__Work task__
Below are lines of data. Give the number of them that contain the string "capsule", and nothing else.

Object transformation records:
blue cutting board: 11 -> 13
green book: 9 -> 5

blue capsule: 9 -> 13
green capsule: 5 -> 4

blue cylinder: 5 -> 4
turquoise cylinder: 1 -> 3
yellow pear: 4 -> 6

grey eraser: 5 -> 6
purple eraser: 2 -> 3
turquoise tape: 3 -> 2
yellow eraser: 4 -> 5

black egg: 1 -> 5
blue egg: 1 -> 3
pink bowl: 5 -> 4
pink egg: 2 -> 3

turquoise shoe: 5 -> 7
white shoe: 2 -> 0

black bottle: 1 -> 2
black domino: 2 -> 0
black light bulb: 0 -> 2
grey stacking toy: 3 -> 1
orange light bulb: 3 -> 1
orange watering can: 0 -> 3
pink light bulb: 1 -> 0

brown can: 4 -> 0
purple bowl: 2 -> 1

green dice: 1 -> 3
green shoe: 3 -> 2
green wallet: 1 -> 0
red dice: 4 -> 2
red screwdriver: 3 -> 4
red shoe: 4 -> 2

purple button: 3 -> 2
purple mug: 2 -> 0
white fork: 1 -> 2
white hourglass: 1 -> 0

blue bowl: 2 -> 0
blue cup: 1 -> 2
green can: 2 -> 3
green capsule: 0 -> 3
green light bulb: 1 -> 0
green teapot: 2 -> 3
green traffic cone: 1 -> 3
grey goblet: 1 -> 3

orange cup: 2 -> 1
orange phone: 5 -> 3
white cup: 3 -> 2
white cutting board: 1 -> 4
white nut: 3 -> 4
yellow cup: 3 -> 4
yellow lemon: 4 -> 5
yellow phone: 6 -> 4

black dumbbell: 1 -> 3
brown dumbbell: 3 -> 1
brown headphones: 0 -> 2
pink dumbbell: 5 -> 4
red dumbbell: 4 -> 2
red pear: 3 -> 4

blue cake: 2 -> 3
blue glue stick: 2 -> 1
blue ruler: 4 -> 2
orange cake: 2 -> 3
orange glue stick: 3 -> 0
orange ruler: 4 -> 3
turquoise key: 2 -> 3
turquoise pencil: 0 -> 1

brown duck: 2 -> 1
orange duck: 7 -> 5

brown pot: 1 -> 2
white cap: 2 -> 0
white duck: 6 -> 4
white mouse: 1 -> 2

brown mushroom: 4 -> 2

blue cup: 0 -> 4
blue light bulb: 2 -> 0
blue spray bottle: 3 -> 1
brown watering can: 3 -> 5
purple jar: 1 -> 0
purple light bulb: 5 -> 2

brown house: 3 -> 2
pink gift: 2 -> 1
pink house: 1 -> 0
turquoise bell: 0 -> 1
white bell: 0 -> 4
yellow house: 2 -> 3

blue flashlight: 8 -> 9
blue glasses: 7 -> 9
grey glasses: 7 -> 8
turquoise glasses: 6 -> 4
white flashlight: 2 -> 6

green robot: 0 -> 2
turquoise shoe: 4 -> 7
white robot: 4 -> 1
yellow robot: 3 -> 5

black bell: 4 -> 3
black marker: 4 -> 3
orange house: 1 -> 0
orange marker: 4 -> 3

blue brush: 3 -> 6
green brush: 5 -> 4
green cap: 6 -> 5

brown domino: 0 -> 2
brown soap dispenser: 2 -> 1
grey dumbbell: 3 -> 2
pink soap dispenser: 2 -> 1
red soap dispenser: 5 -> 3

__Response for this exercise__
3